WHAT YOU ARE ASKED TO DO: Give only the number of lines in the listing below where the string "green" occurs.
*** Block opens ***
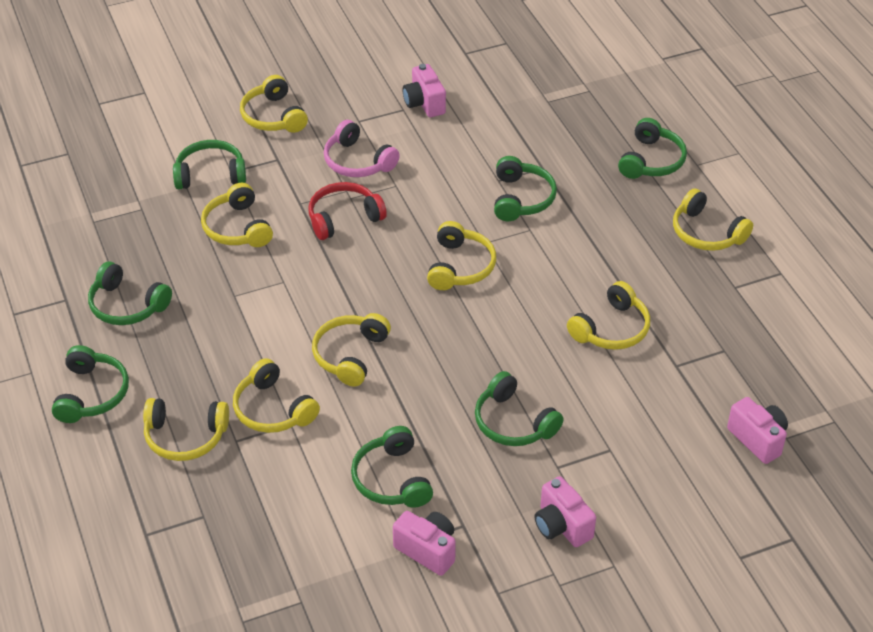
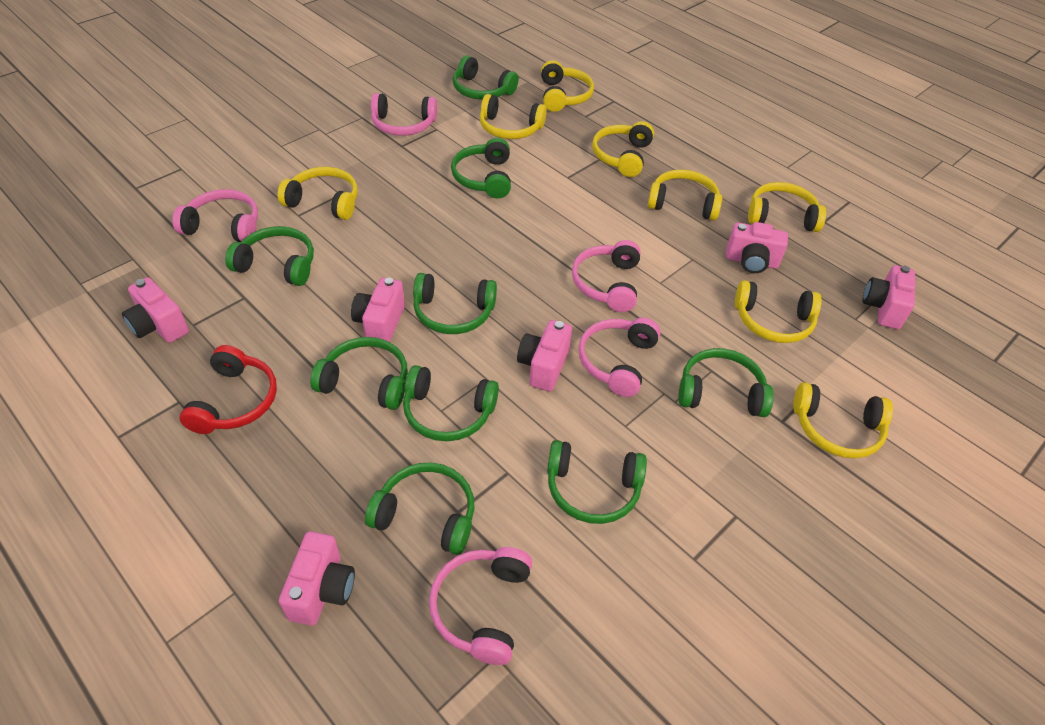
green headphones: [52,345,129,423] [88,261,172,325] [173,140,246,189] [351,426,433,508] [475,371,564,446] [494,156,557,221] [618,118,687,179] = 7 -> [225,226,314,286] [310,337,408,410] [365,463,475,555] [403,365,499,441] [413,273,497,334] [451,138,511,198] [453,55,519,99] [547,440,647,524] [678,348,774,417] = 9
pink camera: [393,511,456,576] [403,64,446,117] [534,476,596,547] [727,397,788,464] = 4 -> [122,277,189,343] [279,531,355,626] [351,278,405,342] [517,320,572,391] [726,222,788,273] [863,265,915,329] = 6
pink headphones: [324,120,400,177] = 1 -> [172,189,258,242] [371,93,437,136] [429,547,532,665] [572,240,641,312] [578,318,661,397] = 5

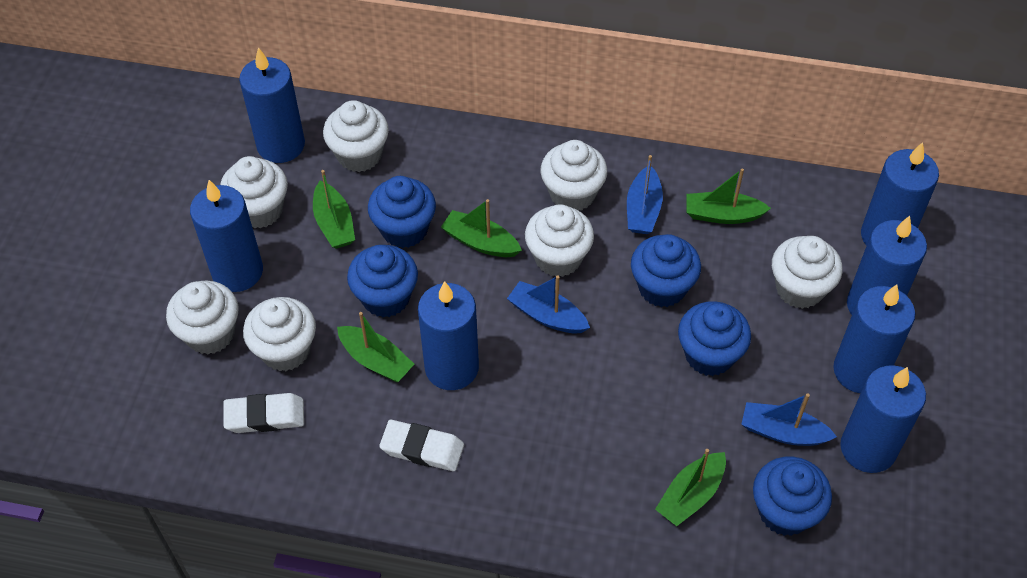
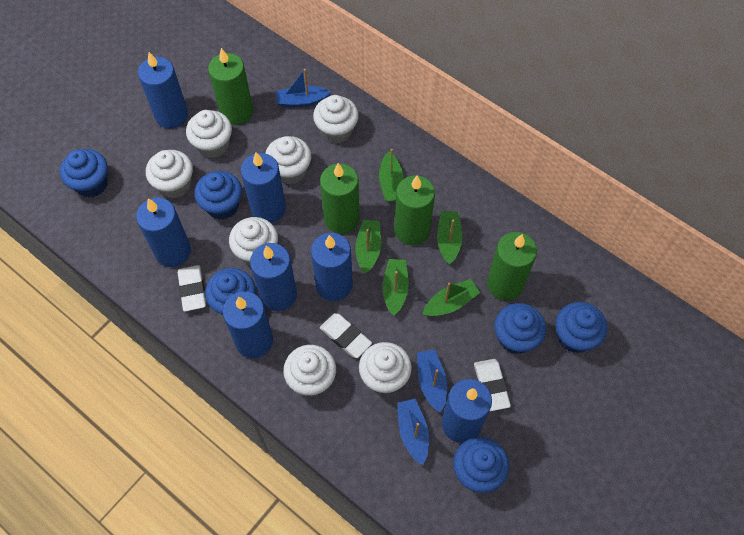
blue cupcake: [347,245,418,317] [368,176,436,248] [631,234,701,307] [678,301,751,376] [753,456,832,536] = 5 -> [60,149,108,197] [194,171,242,220] [205,268,256,315] [453,437,509,493] [494,303,546,354] [555,302,607,353] = 6
green candle: none = 0 -> [208,48,253,125] [320,163,360,234] [394,175,435,245] [487,232,537,300] = 4
white eraser: [223,393,304,433] [379,420,464,471] = 2 -> [178,265,206,312] [320,313,372,358] [474,359,511,411] = 3

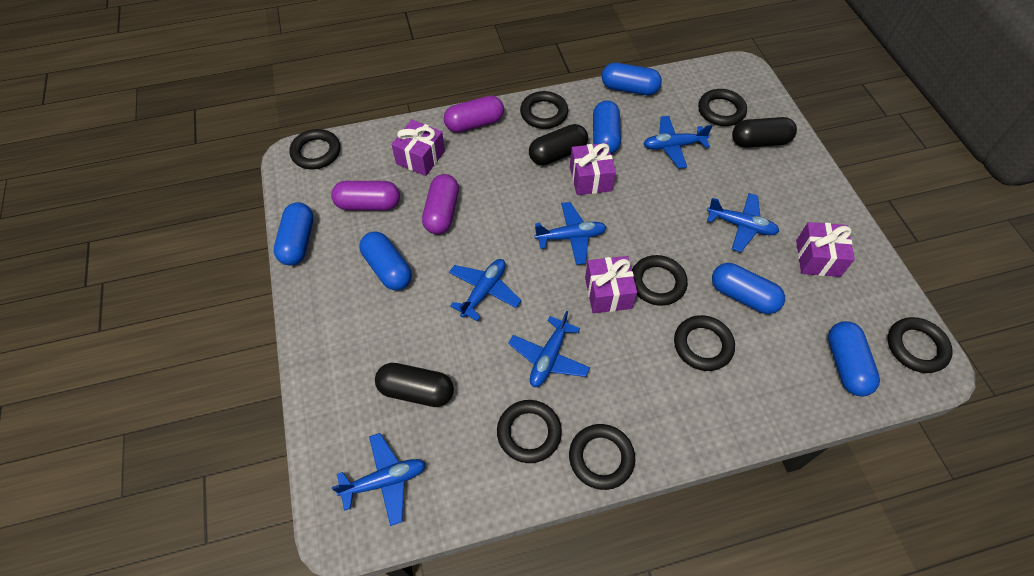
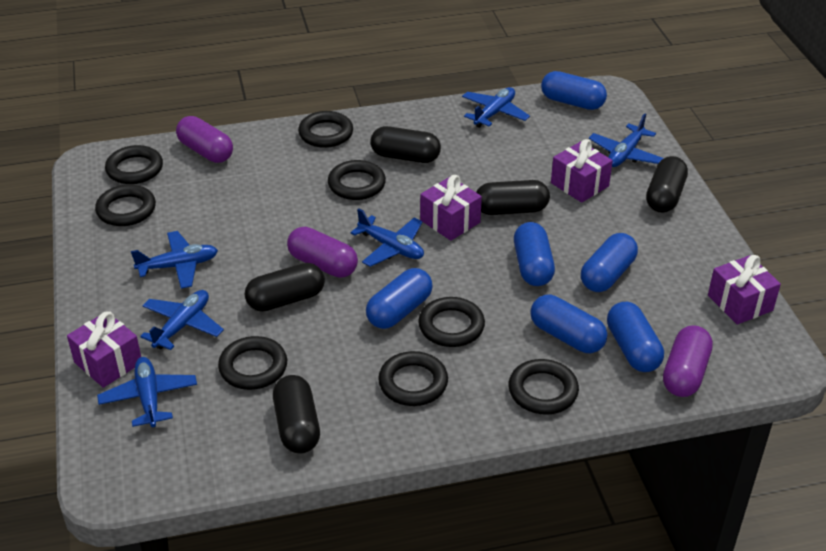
black capsule: [375,363,454,407] [529,124,588,165] [732,117,797,148] = 3 -> [245,263,325,312] [273,375,320,454] [370,126,441,163] [476,180,550,215] [646,156,688,213] = 5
*** Block closes ***
FINISHED TASK: 2